> _YOUR TASK_
Check each line of the material that follows, and copy those holding the string "none".
_ _ _ _ _ _ _
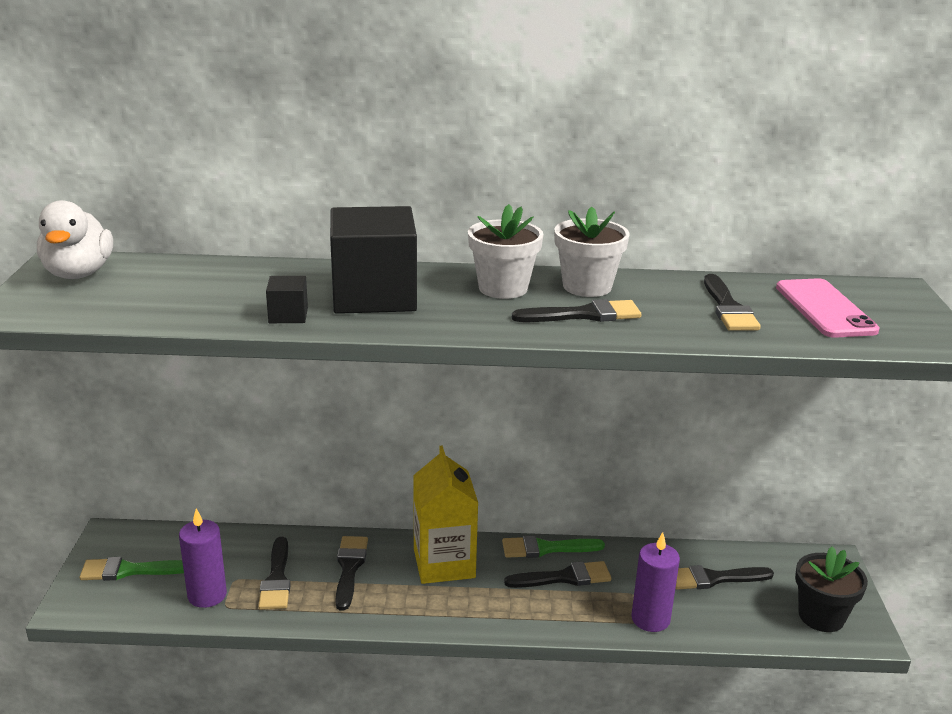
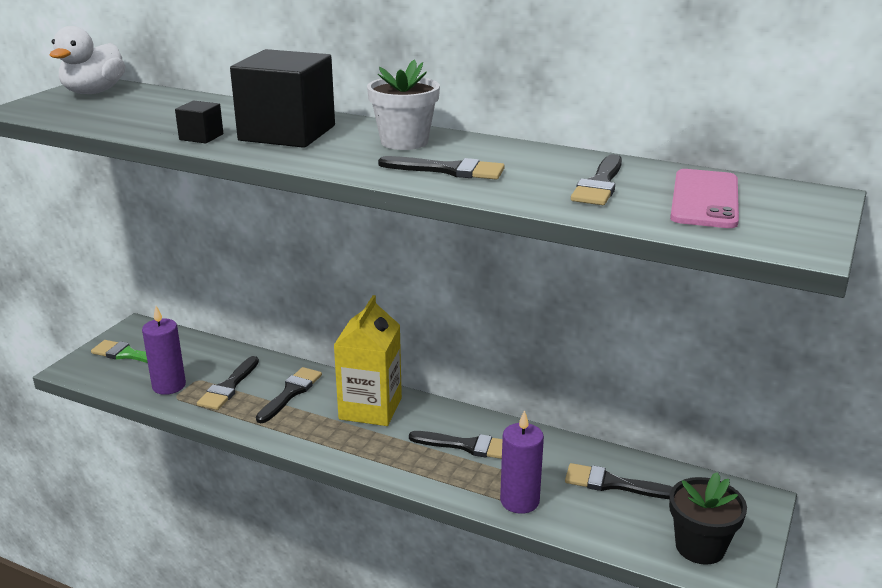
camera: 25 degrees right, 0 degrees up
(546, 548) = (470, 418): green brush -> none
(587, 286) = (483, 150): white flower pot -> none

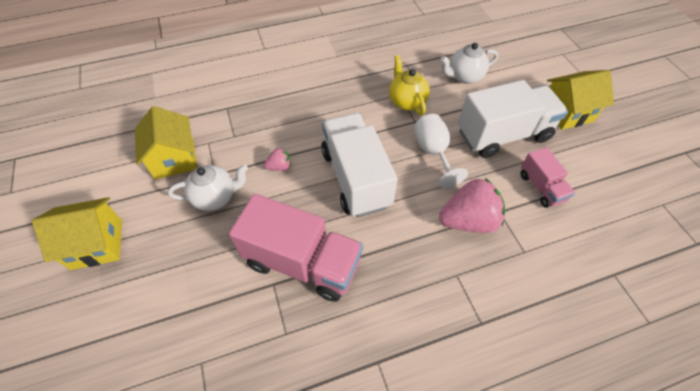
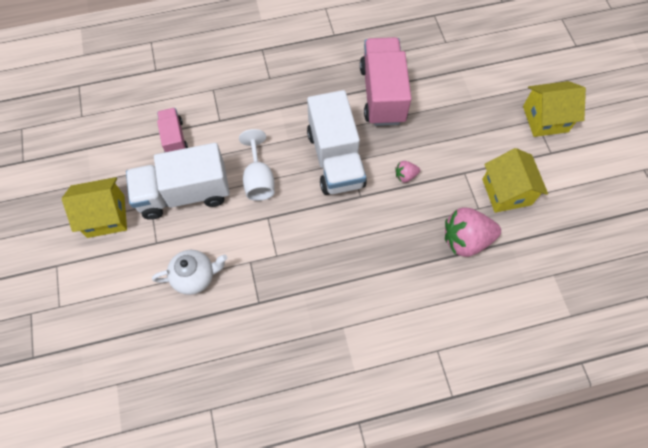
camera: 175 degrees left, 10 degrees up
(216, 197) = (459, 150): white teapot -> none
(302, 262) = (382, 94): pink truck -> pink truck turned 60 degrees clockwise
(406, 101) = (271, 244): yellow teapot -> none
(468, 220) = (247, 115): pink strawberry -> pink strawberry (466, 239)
_ _ _ _ _ _ _
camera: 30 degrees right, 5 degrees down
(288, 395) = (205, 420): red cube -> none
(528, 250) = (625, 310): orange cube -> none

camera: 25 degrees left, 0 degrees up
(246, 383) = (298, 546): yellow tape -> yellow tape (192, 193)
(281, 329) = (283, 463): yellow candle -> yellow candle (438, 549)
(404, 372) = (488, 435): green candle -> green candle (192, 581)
_ _ _ _ _ _ _
> _EXERCISE RESULT_
(546, 548) = (470, 418): green brush -> none
(587, 286) = (483, 150): white flower pot -> none
(216, 197) = (459, 150): white teapot -> none
(406, 101) = (271, 244): yellow teapot -> none
(288, 395) = (205, 420): red cube -> none
(528, 250) = (625, 310): orange cube -> none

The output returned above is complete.